[BEGIN Listed records]

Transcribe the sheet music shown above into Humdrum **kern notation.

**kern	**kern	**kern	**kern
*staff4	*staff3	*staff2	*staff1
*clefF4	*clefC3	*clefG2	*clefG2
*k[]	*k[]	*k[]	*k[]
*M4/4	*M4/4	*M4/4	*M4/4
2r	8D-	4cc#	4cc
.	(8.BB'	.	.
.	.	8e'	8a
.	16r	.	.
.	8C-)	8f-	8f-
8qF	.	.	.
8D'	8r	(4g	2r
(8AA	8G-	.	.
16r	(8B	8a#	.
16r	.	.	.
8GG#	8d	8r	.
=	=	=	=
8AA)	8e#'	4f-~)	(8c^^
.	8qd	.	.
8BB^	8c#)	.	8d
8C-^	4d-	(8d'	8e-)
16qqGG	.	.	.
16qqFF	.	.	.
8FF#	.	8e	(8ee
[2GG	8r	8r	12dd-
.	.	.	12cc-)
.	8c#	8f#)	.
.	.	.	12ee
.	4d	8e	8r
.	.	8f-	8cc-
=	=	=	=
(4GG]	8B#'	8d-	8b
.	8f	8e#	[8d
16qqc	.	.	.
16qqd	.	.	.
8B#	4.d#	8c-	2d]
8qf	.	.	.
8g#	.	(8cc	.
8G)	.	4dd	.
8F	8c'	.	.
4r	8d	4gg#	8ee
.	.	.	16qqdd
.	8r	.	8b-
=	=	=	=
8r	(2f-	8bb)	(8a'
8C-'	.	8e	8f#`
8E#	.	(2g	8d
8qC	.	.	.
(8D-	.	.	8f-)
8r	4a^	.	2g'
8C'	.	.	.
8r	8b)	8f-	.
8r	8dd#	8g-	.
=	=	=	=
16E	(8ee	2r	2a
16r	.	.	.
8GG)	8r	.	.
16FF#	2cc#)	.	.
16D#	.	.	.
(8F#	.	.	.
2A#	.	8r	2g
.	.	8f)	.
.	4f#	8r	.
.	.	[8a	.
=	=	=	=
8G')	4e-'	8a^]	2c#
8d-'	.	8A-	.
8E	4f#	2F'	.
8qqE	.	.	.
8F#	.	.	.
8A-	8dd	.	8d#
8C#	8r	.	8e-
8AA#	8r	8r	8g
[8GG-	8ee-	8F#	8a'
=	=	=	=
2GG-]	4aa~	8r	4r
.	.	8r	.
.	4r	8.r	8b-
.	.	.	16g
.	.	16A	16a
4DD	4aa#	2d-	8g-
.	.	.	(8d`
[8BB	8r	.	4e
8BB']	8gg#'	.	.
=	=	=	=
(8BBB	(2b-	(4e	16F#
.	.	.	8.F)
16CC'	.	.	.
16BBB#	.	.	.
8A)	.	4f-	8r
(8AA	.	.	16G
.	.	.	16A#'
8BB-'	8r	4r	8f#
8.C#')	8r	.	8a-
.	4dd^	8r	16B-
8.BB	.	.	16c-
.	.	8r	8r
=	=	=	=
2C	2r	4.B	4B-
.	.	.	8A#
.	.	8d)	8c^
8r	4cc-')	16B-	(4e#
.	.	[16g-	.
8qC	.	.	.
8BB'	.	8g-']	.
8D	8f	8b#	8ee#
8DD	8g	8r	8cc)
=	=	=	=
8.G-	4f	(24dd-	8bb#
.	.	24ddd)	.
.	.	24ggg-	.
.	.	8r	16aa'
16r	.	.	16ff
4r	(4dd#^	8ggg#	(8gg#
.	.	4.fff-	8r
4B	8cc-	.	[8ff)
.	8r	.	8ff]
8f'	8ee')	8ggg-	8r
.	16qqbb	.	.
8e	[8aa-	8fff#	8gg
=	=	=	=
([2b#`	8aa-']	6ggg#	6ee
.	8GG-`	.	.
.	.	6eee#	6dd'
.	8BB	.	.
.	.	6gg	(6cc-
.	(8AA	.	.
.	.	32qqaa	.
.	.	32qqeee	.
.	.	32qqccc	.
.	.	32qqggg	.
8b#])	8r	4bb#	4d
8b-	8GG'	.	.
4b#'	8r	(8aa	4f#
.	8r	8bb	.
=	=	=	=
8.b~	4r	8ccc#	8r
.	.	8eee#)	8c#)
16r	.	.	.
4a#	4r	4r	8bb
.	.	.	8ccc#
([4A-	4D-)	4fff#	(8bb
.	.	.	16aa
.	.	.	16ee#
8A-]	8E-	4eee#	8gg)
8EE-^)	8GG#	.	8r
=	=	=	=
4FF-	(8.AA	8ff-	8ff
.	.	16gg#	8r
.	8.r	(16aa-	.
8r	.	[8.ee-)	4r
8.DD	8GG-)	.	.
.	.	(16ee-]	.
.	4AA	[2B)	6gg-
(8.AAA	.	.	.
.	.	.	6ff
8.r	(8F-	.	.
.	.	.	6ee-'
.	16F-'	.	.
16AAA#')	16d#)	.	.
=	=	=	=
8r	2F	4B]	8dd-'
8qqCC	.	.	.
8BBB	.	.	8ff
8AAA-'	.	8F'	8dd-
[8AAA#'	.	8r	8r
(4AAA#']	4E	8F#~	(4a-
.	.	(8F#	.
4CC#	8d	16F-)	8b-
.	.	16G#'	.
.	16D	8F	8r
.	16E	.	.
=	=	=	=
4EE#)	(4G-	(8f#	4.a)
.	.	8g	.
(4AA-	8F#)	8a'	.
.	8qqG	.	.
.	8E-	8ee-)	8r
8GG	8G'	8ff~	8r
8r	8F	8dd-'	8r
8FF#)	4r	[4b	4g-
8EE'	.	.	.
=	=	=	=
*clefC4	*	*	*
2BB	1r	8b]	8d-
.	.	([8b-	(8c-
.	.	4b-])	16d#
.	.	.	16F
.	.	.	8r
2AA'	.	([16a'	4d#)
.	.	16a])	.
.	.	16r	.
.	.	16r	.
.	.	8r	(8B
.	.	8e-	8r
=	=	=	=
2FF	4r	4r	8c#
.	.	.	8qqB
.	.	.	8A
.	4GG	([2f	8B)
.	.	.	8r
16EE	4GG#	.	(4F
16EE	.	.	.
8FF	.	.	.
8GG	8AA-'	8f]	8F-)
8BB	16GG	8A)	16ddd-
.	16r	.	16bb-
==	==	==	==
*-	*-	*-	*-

[END Listed records]

Task statement: Please pick out and copy every line in the items above that contains the string "kern". Case matters.

Answer for the task:
Transcribe the sheet music shown above into Humdrum **kern notation.
**kern	**kern	**kern	**kern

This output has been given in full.